(Scene change data)
BEGIN
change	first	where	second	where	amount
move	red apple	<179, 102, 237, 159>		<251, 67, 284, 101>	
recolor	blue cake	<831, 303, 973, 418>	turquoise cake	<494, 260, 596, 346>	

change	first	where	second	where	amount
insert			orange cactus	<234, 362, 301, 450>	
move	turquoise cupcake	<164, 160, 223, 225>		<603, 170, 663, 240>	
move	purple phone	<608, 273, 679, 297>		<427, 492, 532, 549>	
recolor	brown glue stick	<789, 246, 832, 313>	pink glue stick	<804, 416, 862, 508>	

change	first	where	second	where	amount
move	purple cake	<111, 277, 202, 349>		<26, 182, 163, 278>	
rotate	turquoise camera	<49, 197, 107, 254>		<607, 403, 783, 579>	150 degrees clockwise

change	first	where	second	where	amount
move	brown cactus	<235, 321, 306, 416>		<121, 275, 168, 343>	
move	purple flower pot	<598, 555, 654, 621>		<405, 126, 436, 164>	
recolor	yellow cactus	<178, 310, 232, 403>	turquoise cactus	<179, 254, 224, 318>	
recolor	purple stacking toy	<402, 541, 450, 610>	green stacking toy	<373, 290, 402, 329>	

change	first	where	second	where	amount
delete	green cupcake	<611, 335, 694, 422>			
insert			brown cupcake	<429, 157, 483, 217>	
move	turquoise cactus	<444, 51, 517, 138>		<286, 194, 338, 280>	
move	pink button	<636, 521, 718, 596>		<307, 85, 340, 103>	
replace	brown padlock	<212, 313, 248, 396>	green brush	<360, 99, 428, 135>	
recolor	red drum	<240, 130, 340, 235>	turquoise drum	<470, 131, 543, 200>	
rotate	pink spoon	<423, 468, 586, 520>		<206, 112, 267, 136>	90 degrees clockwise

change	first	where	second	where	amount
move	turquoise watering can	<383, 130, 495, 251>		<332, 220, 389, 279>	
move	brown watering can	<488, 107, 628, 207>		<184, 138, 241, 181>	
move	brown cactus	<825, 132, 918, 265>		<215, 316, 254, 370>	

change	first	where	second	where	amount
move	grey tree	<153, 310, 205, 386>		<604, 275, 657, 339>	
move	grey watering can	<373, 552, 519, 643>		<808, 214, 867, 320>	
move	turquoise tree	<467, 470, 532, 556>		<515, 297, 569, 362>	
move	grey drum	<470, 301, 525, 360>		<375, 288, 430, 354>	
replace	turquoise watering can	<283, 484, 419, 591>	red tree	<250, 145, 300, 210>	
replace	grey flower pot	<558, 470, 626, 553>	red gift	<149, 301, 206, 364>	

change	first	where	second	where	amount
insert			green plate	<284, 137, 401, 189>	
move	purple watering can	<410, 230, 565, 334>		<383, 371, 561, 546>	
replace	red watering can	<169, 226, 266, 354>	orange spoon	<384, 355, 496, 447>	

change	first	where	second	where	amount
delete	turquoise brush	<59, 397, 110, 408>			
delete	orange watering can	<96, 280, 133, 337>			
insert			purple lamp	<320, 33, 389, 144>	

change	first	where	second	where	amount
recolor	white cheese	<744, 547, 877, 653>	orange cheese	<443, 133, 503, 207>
END
#### [WHAT YOU WILL DO]
Whenever a line of the entries contains the string "drum", copy that line.

#### [SOLUTION FOR THIS TASK]
recolor	red drum	<240, 130, 340, 235>	turquoise drum	<470, 131, 543, 200>	
move	grey drum	<470, 301, 525, 360>		<375, 288, 430, 354>	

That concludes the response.